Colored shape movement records
Segment Open
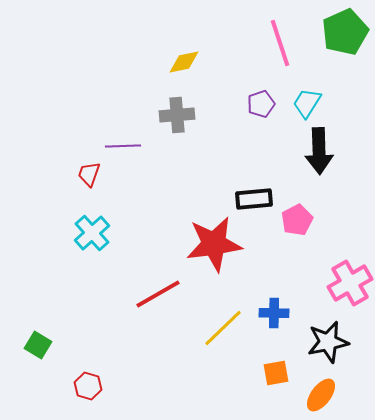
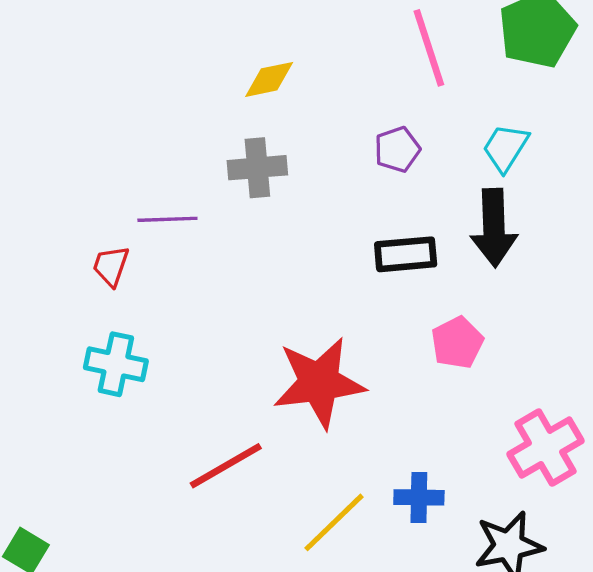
cyan trapezoid: (307, 103) -> (506, 148), moved
black rectangle: (254, 199) -> (406, 254), moved
cyan cross: (92, 233) -> (116, 364), turned -36

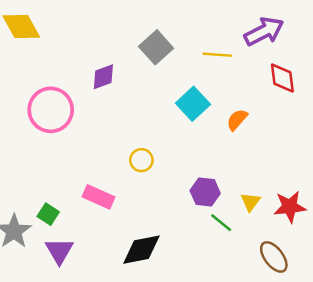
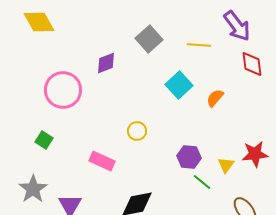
purple arrow: (264, 31) -> (237, 26), turned 80
red star: (290, 207) -> (255, 154), moved
green square: (48, 214) -> (44, 140), moved

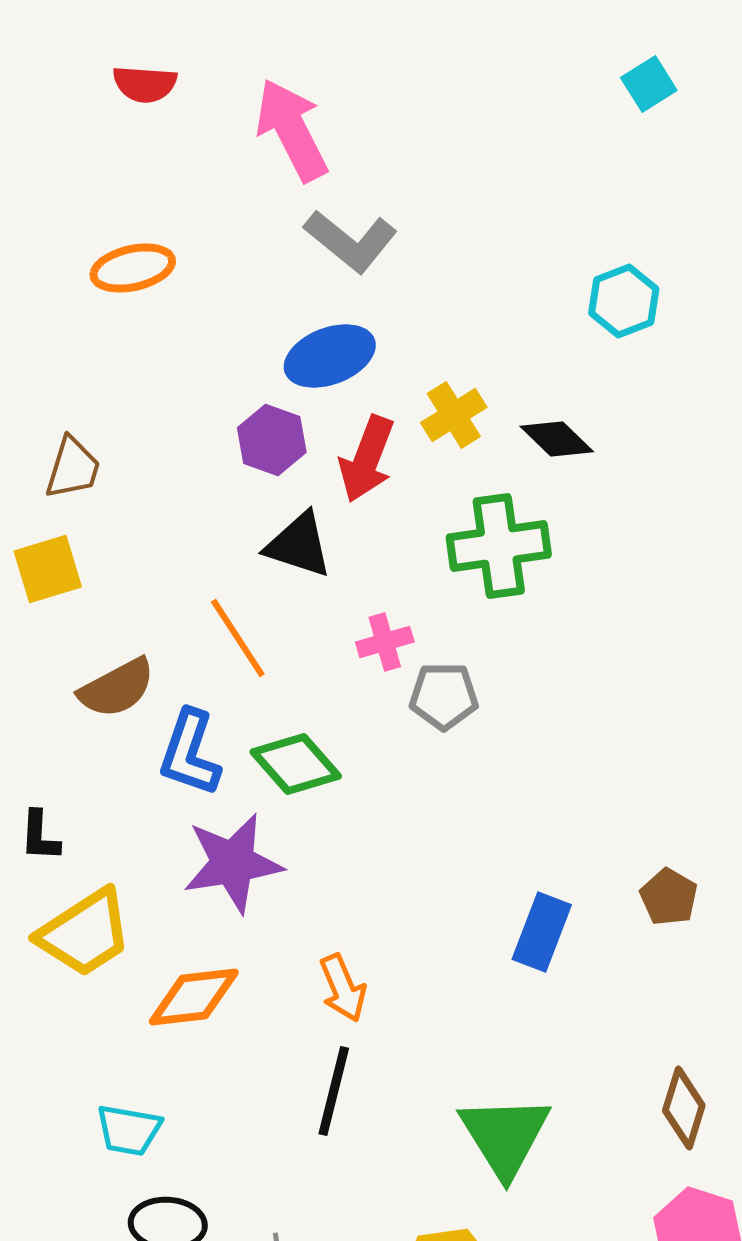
Segment Closed
Find every line of the data that includes the string "turned". Copy each of those lines.

cyan cross: (92, 233) -> (116, 364), turned -36
purple arrow: (264, 31) -> (237, 26), turned 80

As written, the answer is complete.